##### Records shown #####
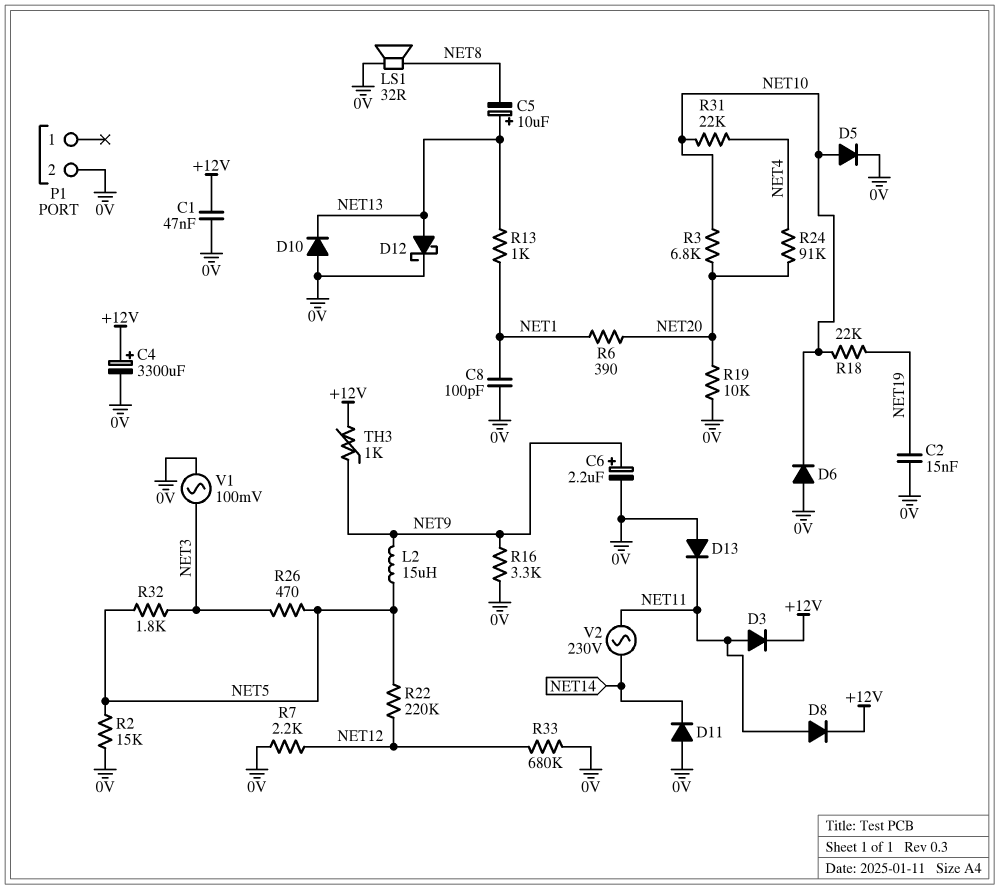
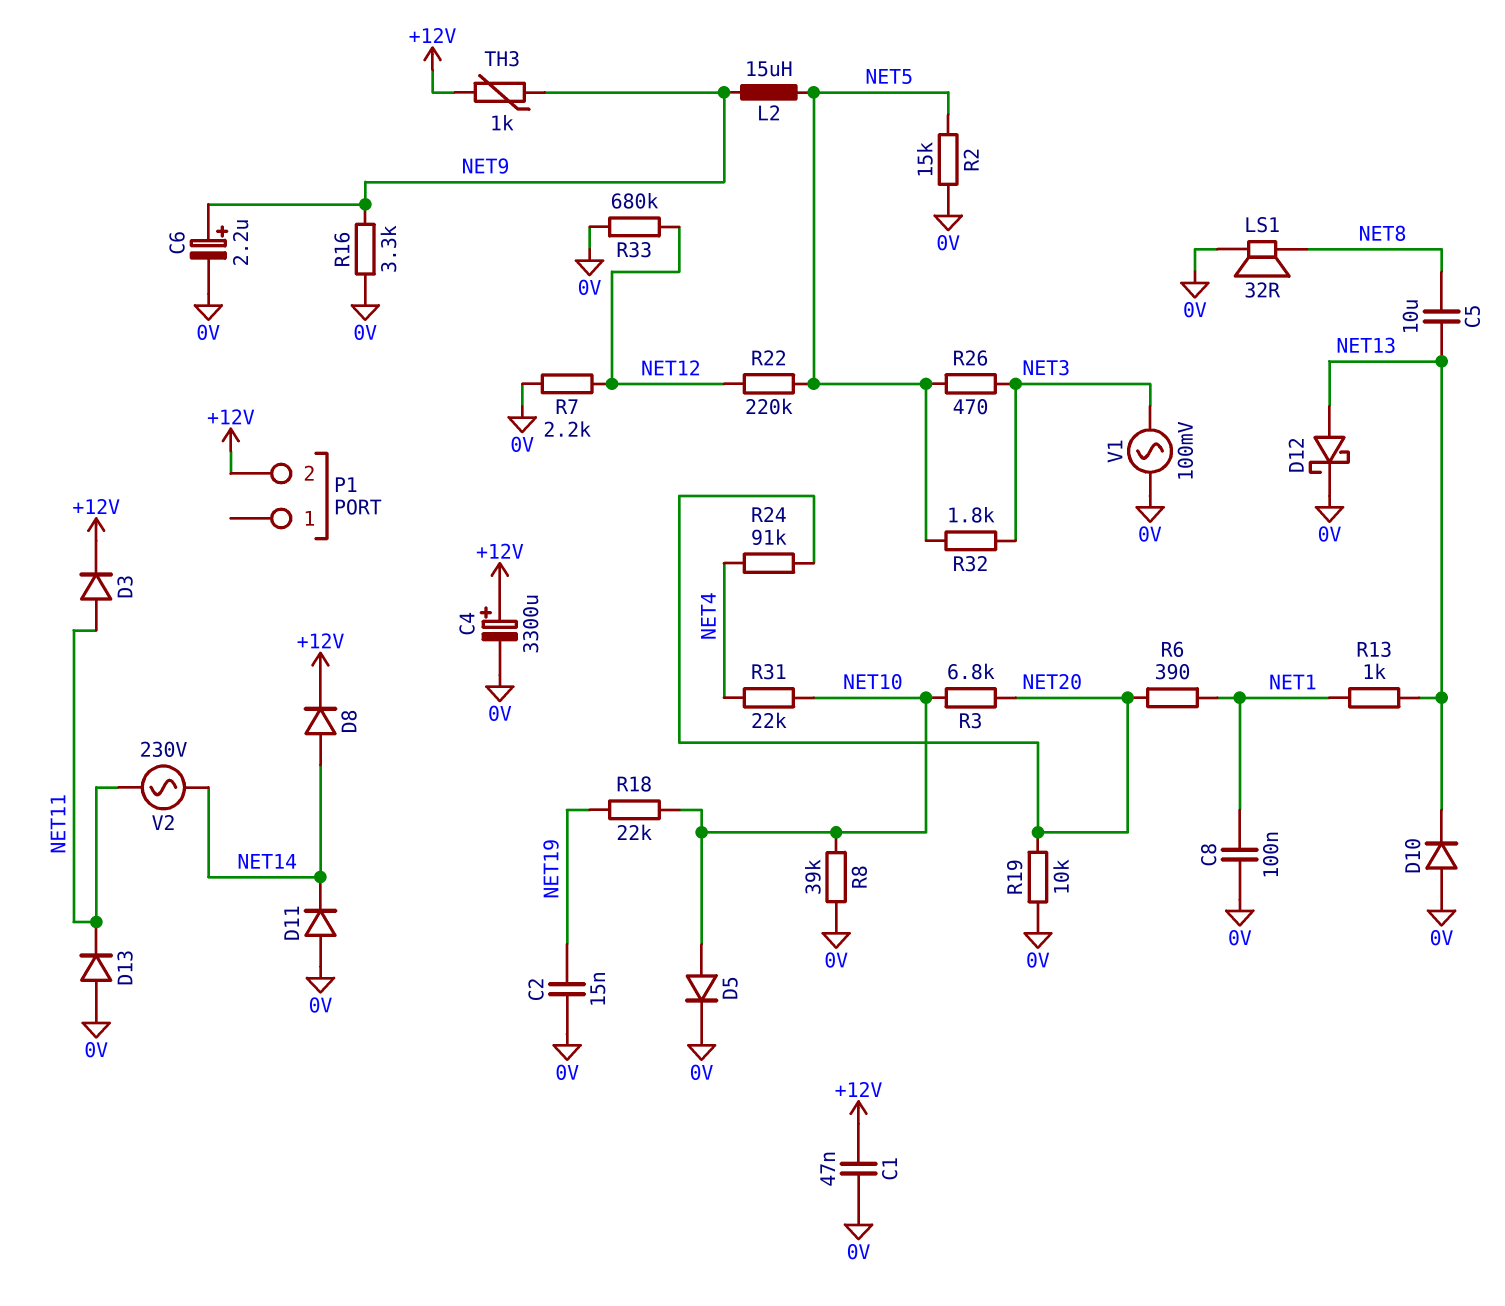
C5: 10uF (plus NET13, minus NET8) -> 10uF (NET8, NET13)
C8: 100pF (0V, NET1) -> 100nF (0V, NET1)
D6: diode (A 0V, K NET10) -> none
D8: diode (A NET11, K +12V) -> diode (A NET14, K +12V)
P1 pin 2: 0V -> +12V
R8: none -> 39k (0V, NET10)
#####
##### Records shown #####
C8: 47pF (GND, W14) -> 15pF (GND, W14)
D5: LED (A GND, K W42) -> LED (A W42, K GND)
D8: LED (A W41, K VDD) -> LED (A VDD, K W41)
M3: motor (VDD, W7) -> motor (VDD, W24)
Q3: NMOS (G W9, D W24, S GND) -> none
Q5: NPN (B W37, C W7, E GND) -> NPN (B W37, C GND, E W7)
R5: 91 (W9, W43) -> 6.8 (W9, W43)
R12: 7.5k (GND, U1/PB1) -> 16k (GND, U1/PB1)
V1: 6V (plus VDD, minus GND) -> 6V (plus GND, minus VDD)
#####
### What you are asked to do
After locating the line with "C5: 10uF (plus" above, return that line and every later line through the one with "R8: none -> 39k (0V, NET10)", word for word and with nothing else.

### Response box
C5: 10uF (plus NET13, minus NET8) -> 10uF (NET8, NET13)
C8: 100pF (0V, NET1) -> 100nF (0V, NET1)
D6: diode (A 0V, K NET10) -> none
D8: diode (A NET11, K +12V) -> diode (A NET14, K +12V)
P1 pin 2: 0V -> +12V
R8: none -> 39k (0V, NET10)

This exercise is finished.